What is needed is an exact transcription of every entry below, with the pictures left out.
----------
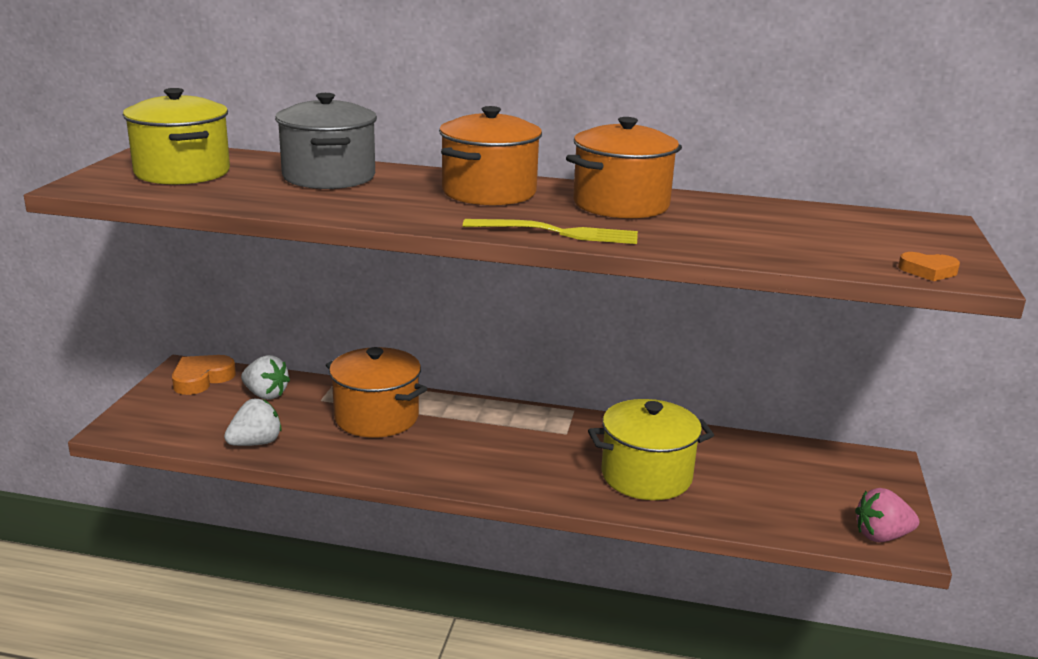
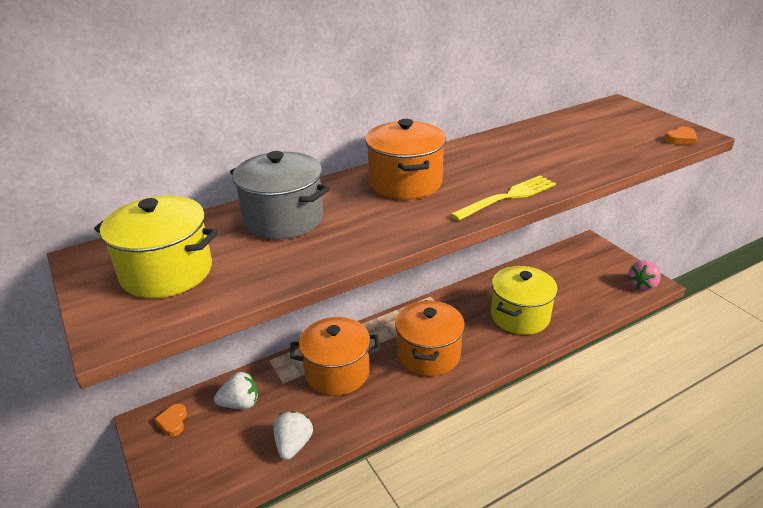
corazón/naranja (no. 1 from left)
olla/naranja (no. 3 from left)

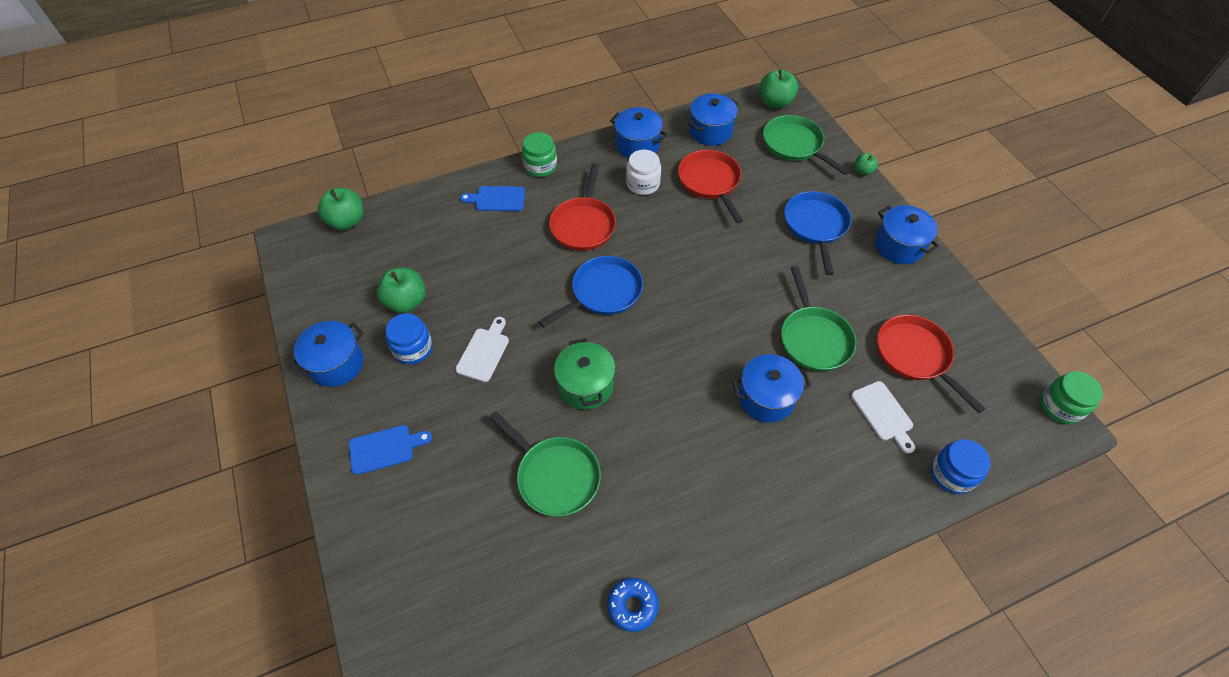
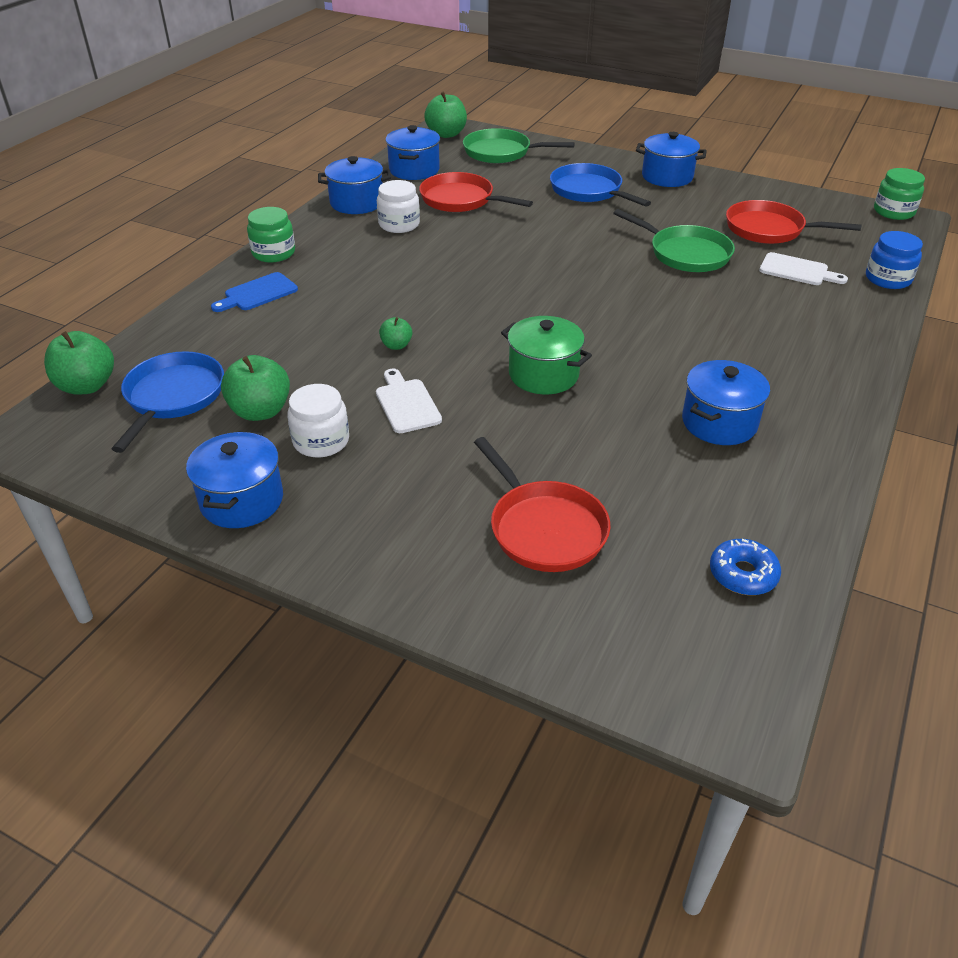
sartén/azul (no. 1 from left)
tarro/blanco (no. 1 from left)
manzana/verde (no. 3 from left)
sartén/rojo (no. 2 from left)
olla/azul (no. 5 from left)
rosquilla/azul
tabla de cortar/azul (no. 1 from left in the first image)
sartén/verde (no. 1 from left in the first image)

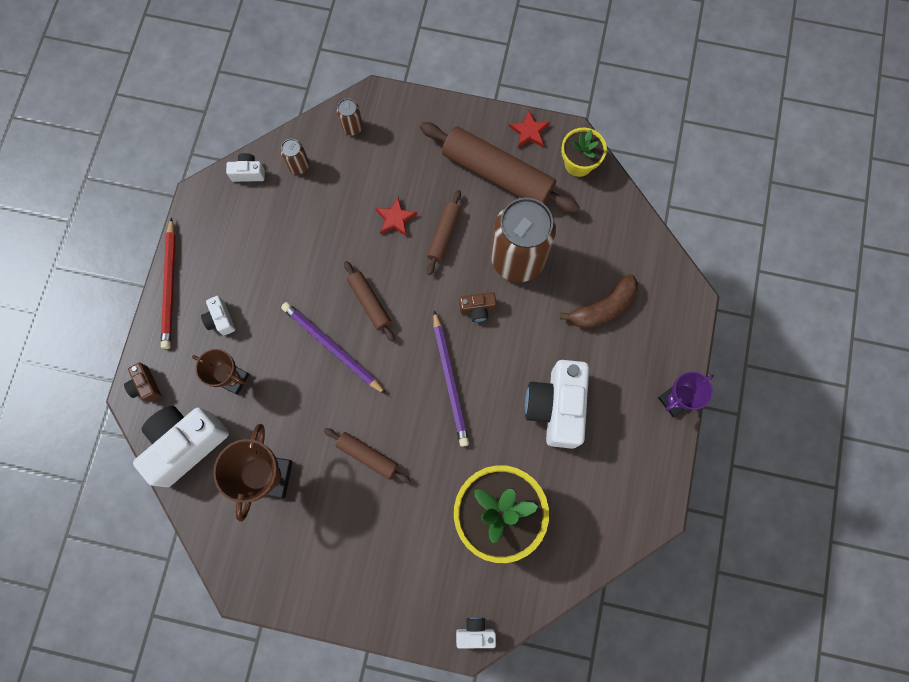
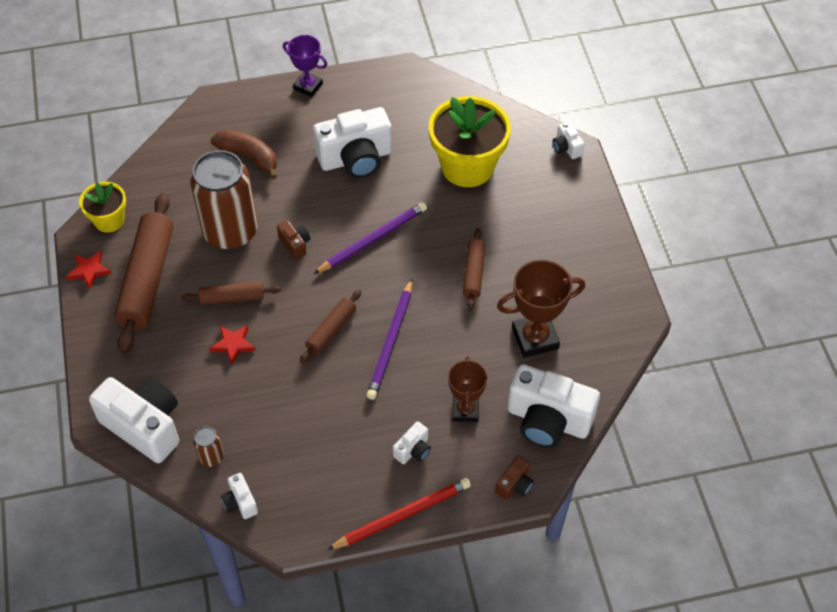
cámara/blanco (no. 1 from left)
----------
• Reply
corazón/naranja (no. 1 from left)
olla/naranja (no. 3 from left)

sartén/azul (no. 1 from left)
tarro/blanco (no. 1 from left)
manzana/verde (no. 3 from left)
sartén/rojo (no. 2 from left)
olla/azul (no. 5 from left)
rosquilla/azul
tabla de cortar/azul (no. 1 from left in the first image)
sartén/verde (no. 1 from left in the first image)

cámara/blanco (no. 1 from left)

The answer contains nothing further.